Start of Block

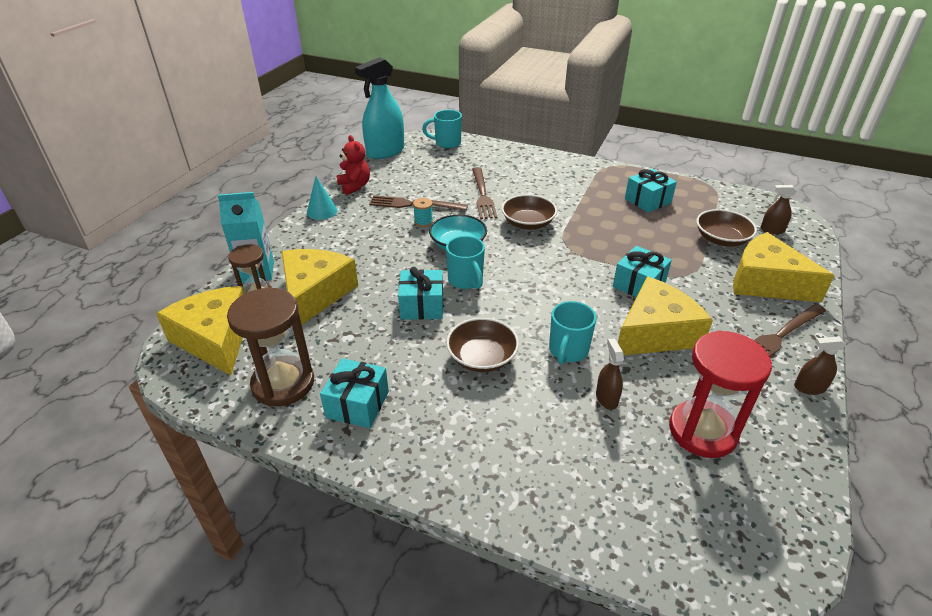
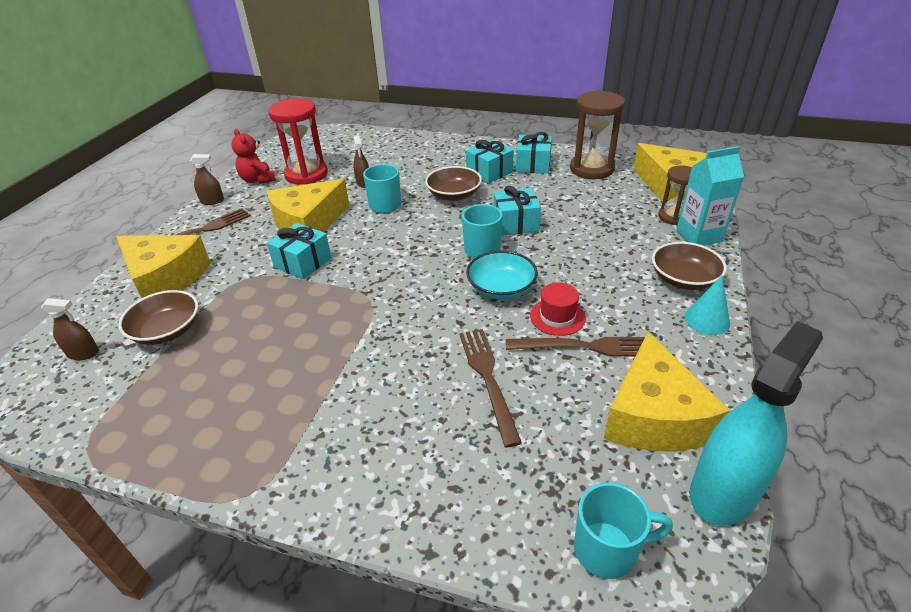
camera: 175 degrees right, 0 degrees up
(315, 294) = (621, 223): yellow cheese -> yellow cheese (654, 416)
(354, 186) = (702, 375): red teddy bear -> red teddy bear (258, 180)
(423, 222) = (557, 317): turquoise spool -> red hat
(528, 223) = (416, 330): brown bowl -> brown bowl (683, 279)
(647, 201) = (225, 395): turquoise gift -> turquoise gift (489, 172)

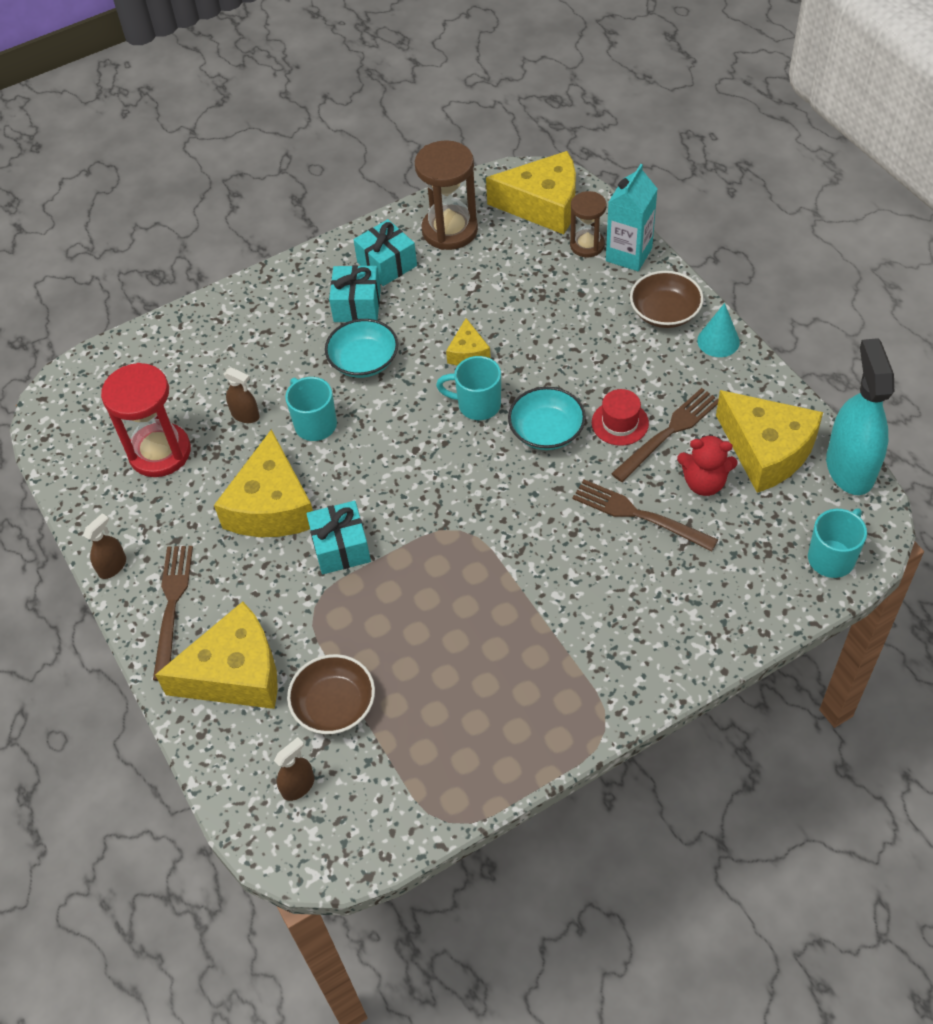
camera: 45 degrees left, 15 degrees up
(258, 180) = (114, 502): red teddy bear -> red teddy bear (704, 482)
(454, 195) = (364, 361): brown bowl -> turquoise bowl
(515, 223) = (468, 352): turquoise gift -> yellow cheese

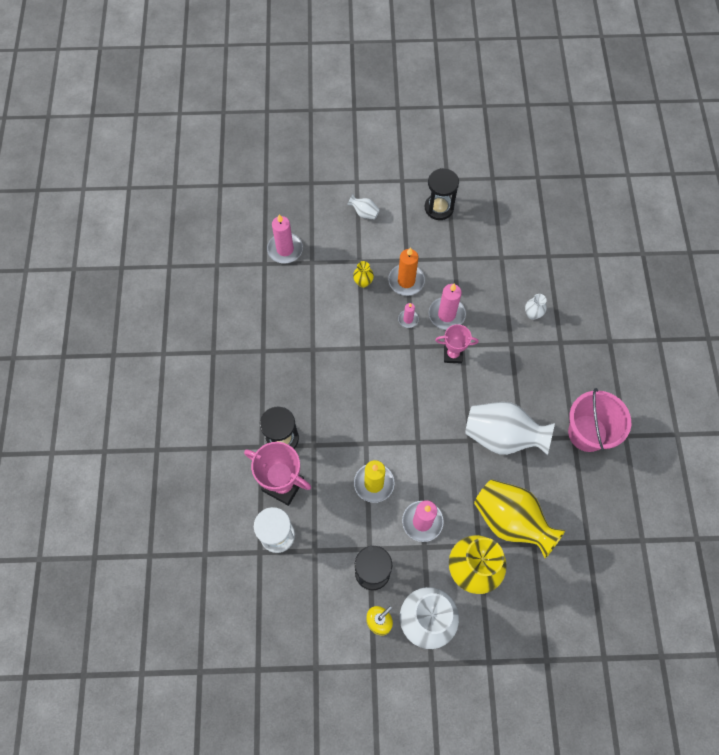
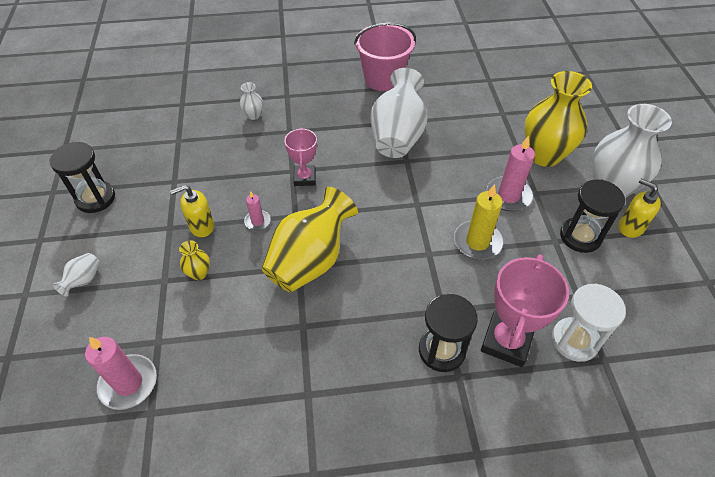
camera: 95 degrees left, 15 degrees down
(406, 281) = (201, 226): orange candle -> yellow soap dispenser
(446, 314) = (252, 185): pink candle -> none
(511, 521) = (485, 128): yellow vase -> yellow vase (310, 261)

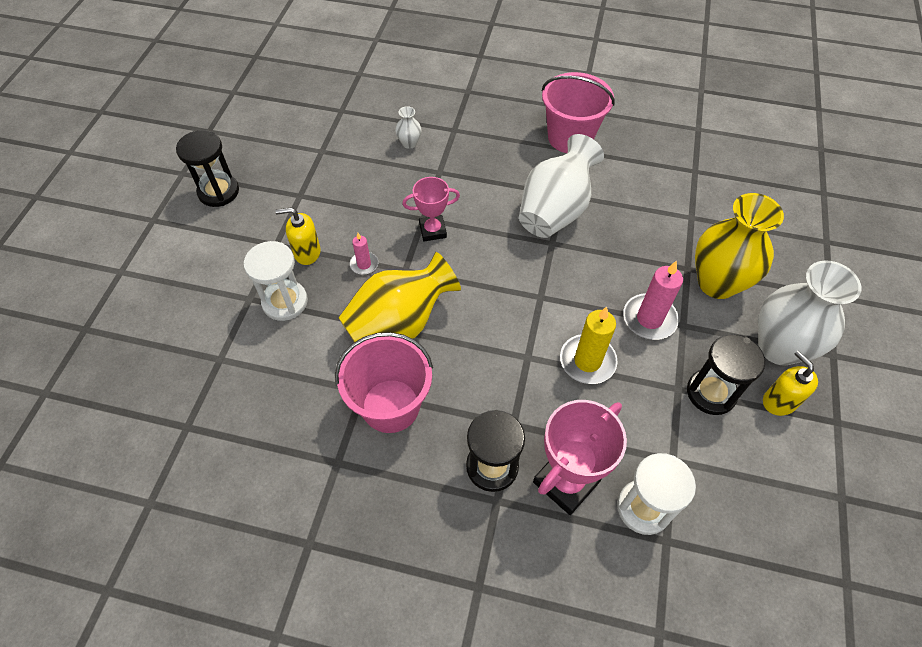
camera: 20 degrees right, 5 degrees up
(84, 280) = (177, 274): white vase -> none
(128, 383) = (178, 391): pink candle -> none
(199, 273) = (285, 302): yellow vase -> white hourglass
(304, 178) = (432, 230): pink trophy -> pink trophy turned 60 degrees clockwise
(333, 330) = (390, 405): none -> pink bucket

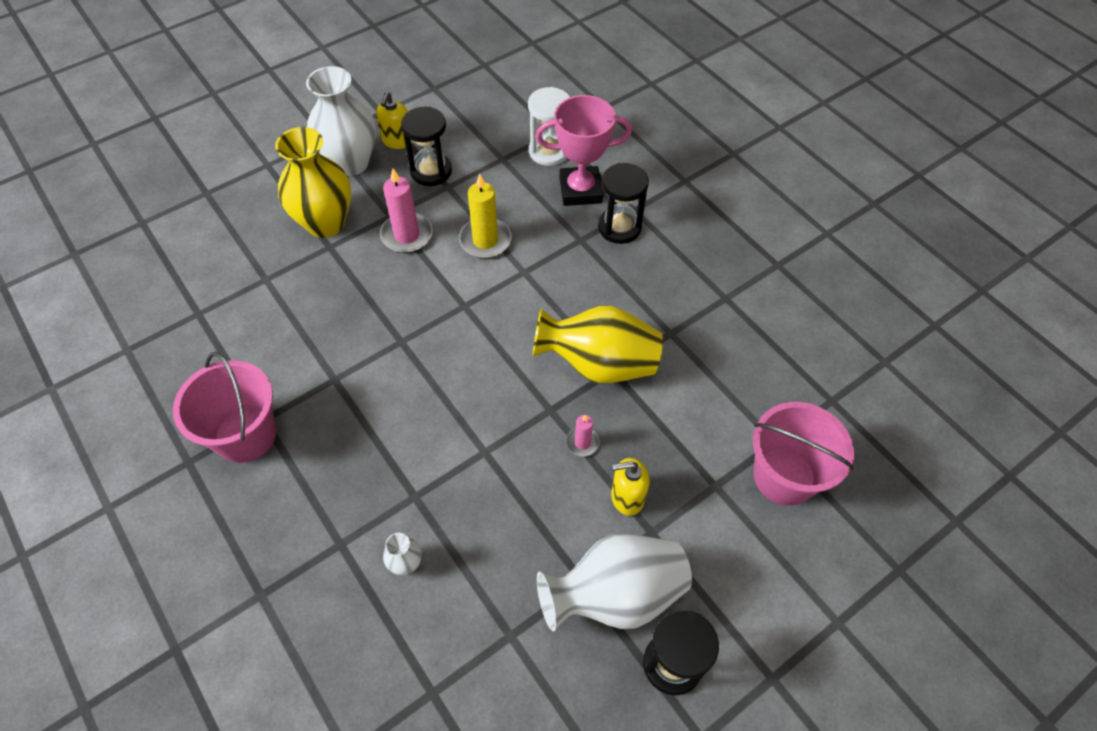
camera: 140 degrees left, 0 degrees up
(285, 302) = (683, 457): white hourglass -> none
(307, 252) = (627, 497): yellow soap dispenser -> yellow soap dispenser turned 135 degrees clockwise
(390, 405) = (657, 308): pink bucket -> pink bucket (784, 476)
(432, 230) = (488, 431): pink trophy -> none
(555, 211) = (362, 368): white vase -> white vase (615, 595)

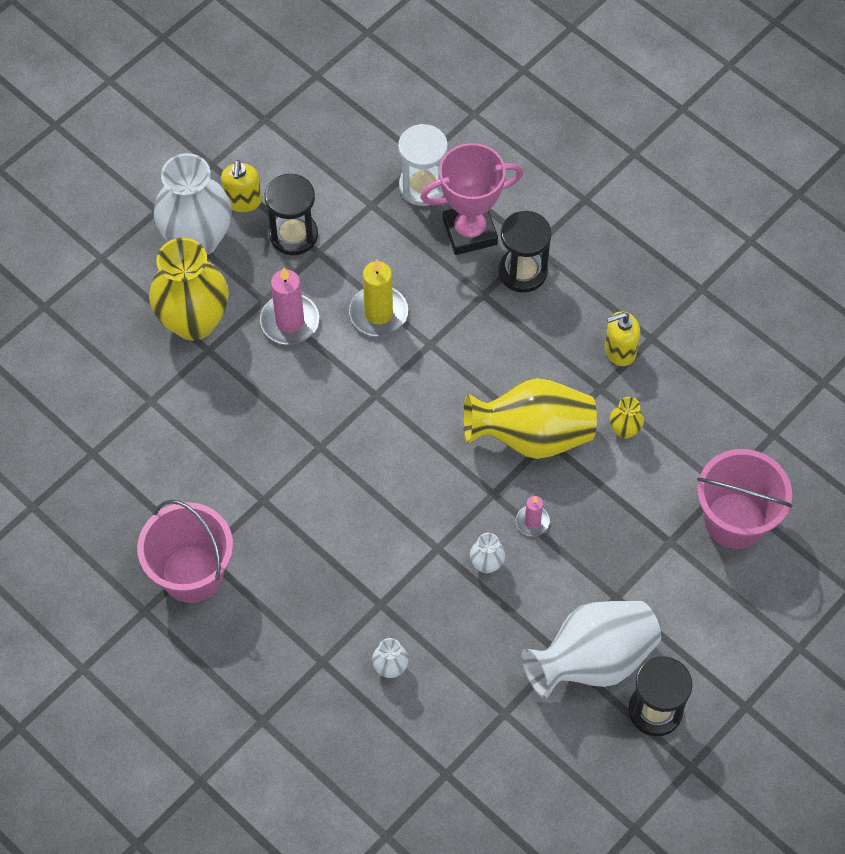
camera: 10 degrees left, 5 degrees up
(528, 476) = (486, 564): none -> white vase
(627, 497) = (586, 568): yellow soap dispenser -> yellow soap dispenser (619, 351)
(687, 373) = (624, 430): none -> yellow vase

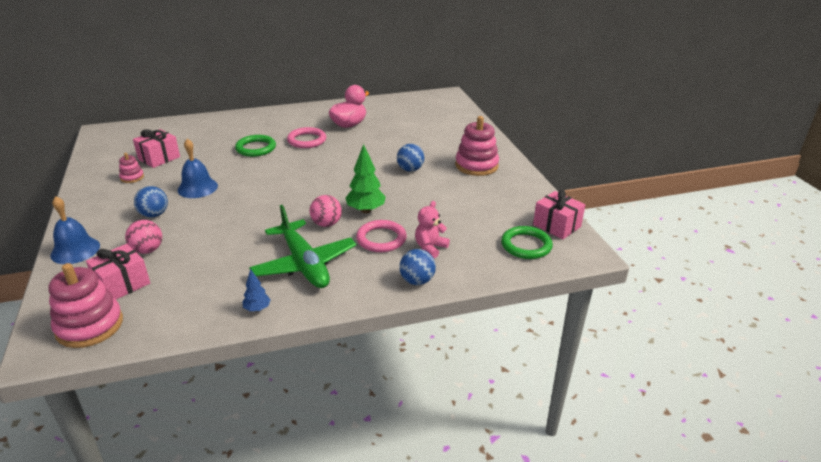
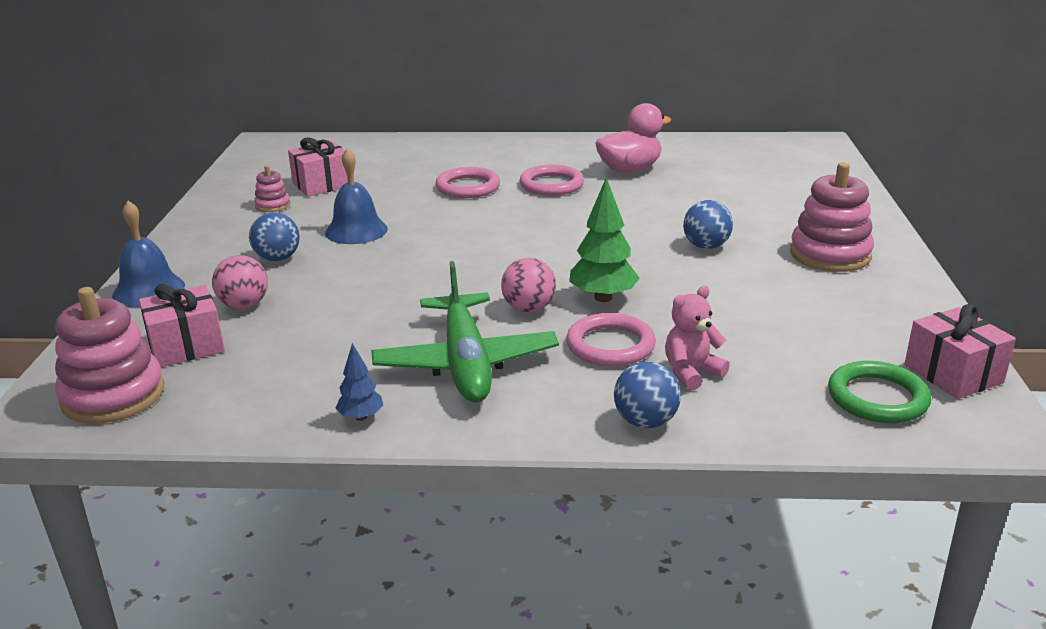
camera: 20 degrees right, 5 degrees down
(256, 148) = (468, 187): green ring -> pink ring

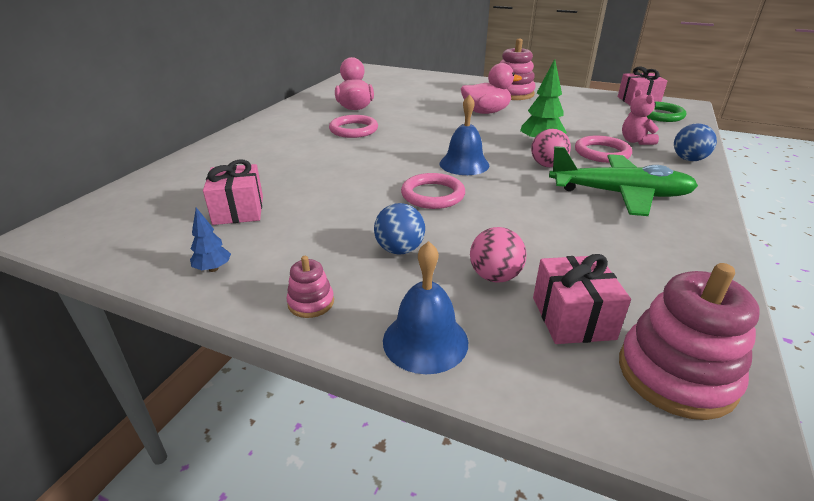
camera: 70 degrees left, 5 degrees up
(272, 205) = (260, 241): pink stacking toy -> pink stacking toy (311, 302)
(356, 230) = (368, 206): blue bell -> blue bell (464, 164)
(361, 417) = (697, 239): blue tree -> blue tree (213, 269)
(468, 187) = (325, 154): pink ring -> pink ring (432, 195)
(706, 246) = (486, 112): blue ball -> pink duck

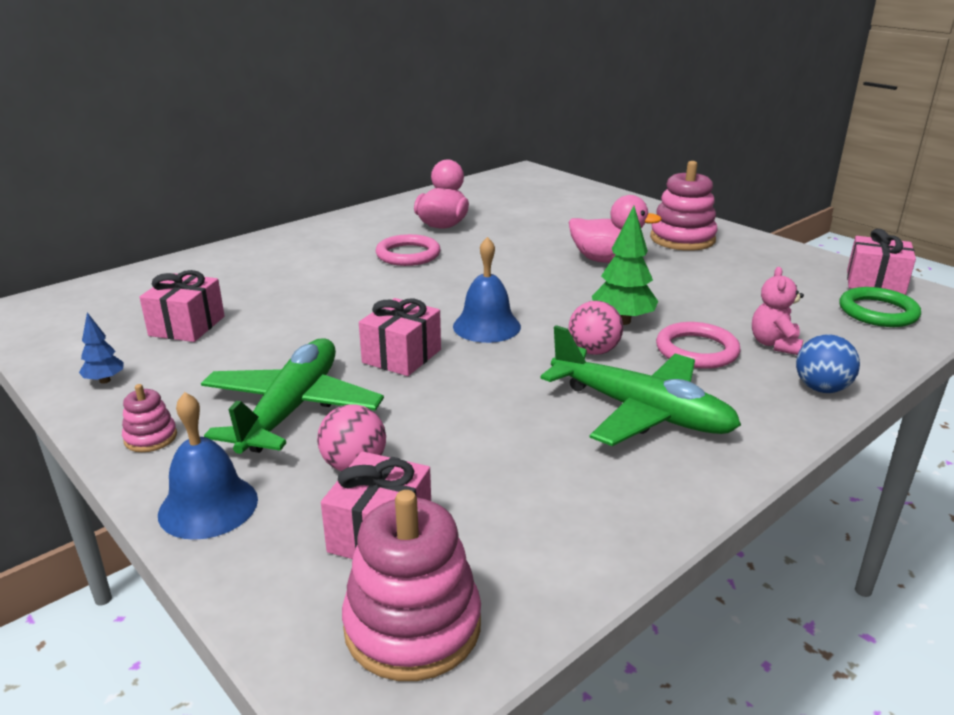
camera: 25 degrees right, 5 degrees down
(399, 250) = (292, 409): blue ball -> green plane
(432, 195) = (402, 356): pink ring -> pink gift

End of Block

→ **REQUIRED ACTION**
Leaving every picture out, return the lines from the one containing "(356, 230) = (368, 206): blue" through the last line of the records exactly.

→ **OUTPUT BELOW**
(356, 230) = (368, 206): blue bell -> blue bell (464, 164)
(361, 417) = (697, 239): blue tree -> blue tree (213, 269)
(468, 187) = (325, 154): pink ring -> pink ring (432, 195)
(706, 246) = (486, 112): blue ball -> pink duck

camera: 25 degrees right, 5 degrees down
(399, 250) = (292, 409): blue ball -> green plane
(432, 195) = (402, 356): pink ring -> pink gift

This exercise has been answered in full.